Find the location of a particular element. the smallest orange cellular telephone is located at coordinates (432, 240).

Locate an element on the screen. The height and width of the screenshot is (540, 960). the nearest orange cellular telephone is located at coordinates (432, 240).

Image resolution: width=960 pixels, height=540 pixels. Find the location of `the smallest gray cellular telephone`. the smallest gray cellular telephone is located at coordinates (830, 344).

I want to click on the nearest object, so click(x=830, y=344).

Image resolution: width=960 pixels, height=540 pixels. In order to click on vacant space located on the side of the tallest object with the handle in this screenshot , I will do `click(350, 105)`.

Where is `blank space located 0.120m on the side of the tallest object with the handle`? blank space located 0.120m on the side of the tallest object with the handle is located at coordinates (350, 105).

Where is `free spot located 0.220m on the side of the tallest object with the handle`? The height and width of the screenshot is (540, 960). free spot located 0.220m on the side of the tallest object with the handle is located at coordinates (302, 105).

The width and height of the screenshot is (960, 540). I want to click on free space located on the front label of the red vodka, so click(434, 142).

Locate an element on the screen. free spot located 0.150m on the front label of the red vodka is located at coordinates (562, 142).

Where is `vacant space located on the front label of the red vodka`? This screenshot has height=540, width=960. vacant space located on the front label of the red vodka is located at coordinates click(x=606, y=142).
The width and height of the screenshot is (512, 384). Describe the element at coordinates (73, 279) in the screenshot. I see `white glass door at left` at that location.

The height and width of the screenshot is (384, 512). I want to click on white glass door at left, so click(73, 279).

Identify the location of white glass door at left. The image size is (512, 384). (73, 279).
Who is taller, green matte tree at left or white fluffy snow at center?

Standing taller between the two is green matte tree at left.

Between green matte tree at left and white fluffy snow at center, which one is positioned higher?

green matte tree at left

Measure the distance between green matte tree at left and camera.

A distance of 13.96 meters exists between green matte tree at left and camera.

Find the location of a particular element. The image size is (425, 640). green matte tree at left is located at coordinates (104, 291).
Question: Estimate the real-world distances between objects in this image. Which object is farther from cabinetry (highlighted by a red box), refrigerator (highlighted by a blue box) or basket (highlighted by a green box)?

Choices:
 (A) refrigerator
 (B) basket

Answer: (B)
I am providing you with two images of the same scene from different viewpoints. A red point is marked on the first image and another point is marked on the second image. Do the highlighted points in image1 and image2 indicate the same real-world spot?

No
......
◆ **Work task**
Update all of the records above so that every occurrence of "cellular telephone" reads "mobile phone", leaving everything else unchanged.

◆ **Result for this task**
Find the location of a particular element. the smallest orange mobile phone is located at coordinates (432, 240).

Locate an element on the screen. The height and width of the screenshot is (540, 960). the nearest orange mobile phone is located at coordinates (432, 240).

Image resolution: width=960 pixels, height=540 pixels. Find the location of `the smallest gray mobile phone`. the smallest gray mobile phone is located at coordinates (830, 344).

I want to click on the nearest object, so click(x=830, y=344).

Image resolution: width=960 pixels, height=540 pixels. In order to click on vacant space located on the side of the tallest object with the handle in this screenshot , I will do `click(350, 105)`.

Where is `blank space located 0.120m on the side of the tallest object with the handle`? blank space located 0.120m on the side of the tallest object with the handle is located at coordinates (350, 105).

Where is `free spot located 0.220m on the side of the tallest object with the handle`? The height and width of the screenshot is (540, 960). free spot located 0.220m on the side of the tallest object with the handle is located at coordinates (302, 105).

The width and height of the screenshot is (960, 540). I want to click on free space located on the front label of the red vodka, so click(434, 142).

Locate an element on the screen. free spot located 0.150m on the front label of the red vodka is located at coordinates (562, 142).

Where is `vacant space located on the front label of the red vodka`? This screenshot has height=540, width=960. vacant space located on the front label of the red vodka is located at coordinates click(x=606, y=142).
The width and height of the screenshot is (512, 384). Describe the element at coordinates (73, 279) in the screenshot. I see `white glass door at left` at that location.

The height and width of the screenshot is (384, 512). I want to click on white glass door at left, so click(73, 279).

Identify the location of white glass door at left. The image size is (512, 384). (73, 279).
Who is taller, green matte tree at left or white fluffy snow at center?

Standing taller between the two is green matte tree at left.

Between green matte tree at left and white fluffy snow at center, which one is positioned higher?

green matte tree at left

Measure the distance between green matte tree at left and camera.

A distance of 13.96 meters exists between green matte tree at left and camera.

Find the location of a particular element. The image size is (425, 640). green matte tree at left is located at coordinates (104, 291).
Question: Estimate the real-world distances between objects in this image. Which object is farther from cabinetry (highlighted by a red box), refrigerator (highlighted by a blue box) or basket (highlighted by a green box)?

Choices:
 (A) refrigerator
 (B) basket

Answer: (B)
I am providing you with two images of the same scene from different viewpoints. A red point is marked on the first image and another point is marked on the second image. Do the highlighted points in image1 and image2 indicate the same real-world spot?

No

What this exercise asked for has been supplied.